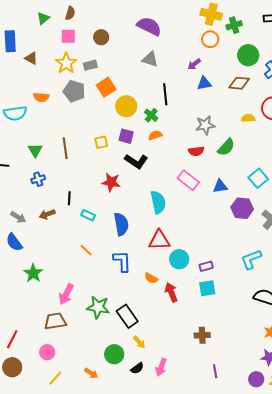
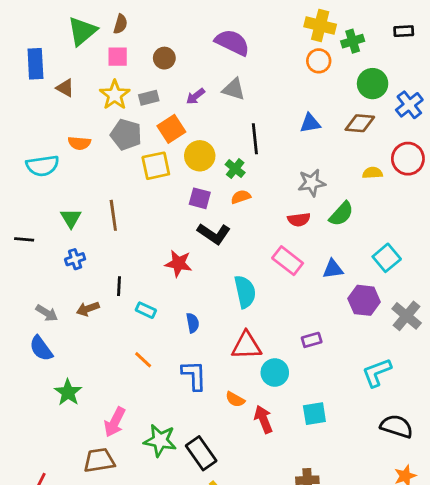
green triangle: (43, 18) -> (82, 31), size x1.6
purple arrow: (194, 64) -> (195, 96), moved
yellow square: (101, 142) -> (156, 166), moved, size x1.5
blue semicircle: (121, 224) -> (193, 323), size x0.6
purple rectangle: (206, 266) -> (312, 340), moved

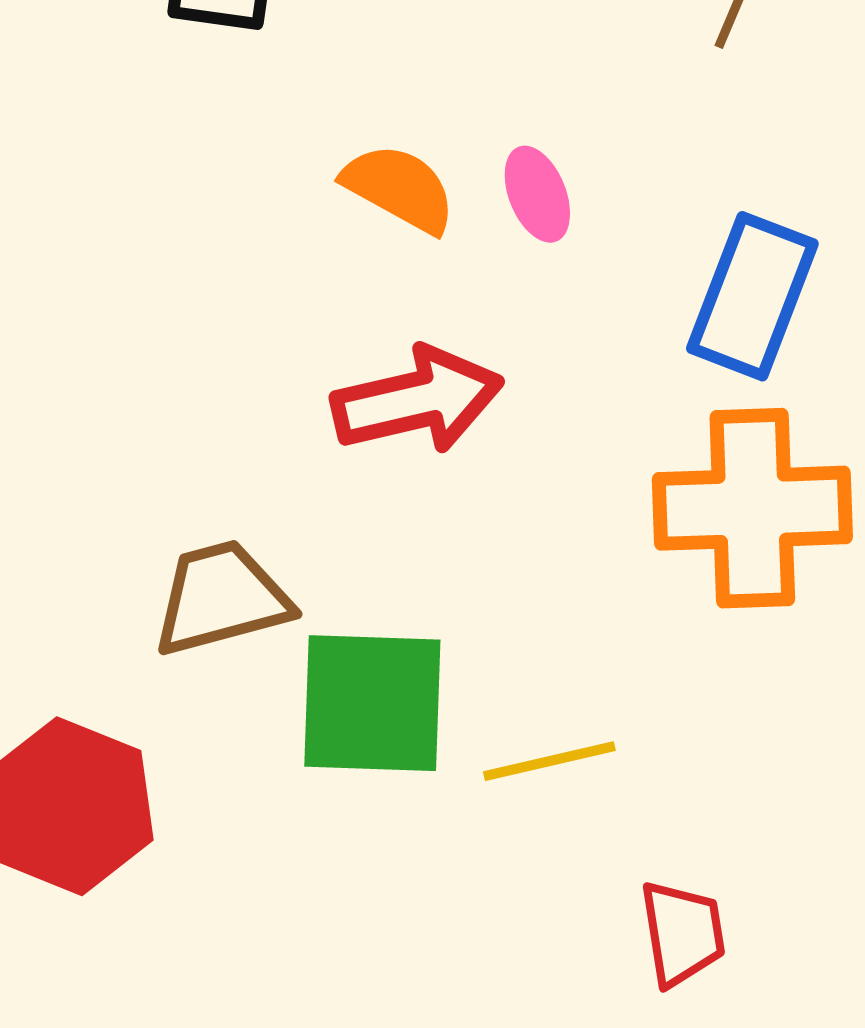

:: Requirement ::
Return the lines from the one containing "purple arrow: (194, 64) -> (195, 96), moved" through the last line of the records, both included, exactly as written and with no pictures.

:: Solution to this problem ::
purple arrow: (194, 64) -> (195, 96), moved
yellow square: (101, 142) -> (156, 166), moved, size x1.5
blue semicircle: (121, 224) -> (193, 323), size x0.6
purple rectangle: (206, 266) -> (312, 340), moved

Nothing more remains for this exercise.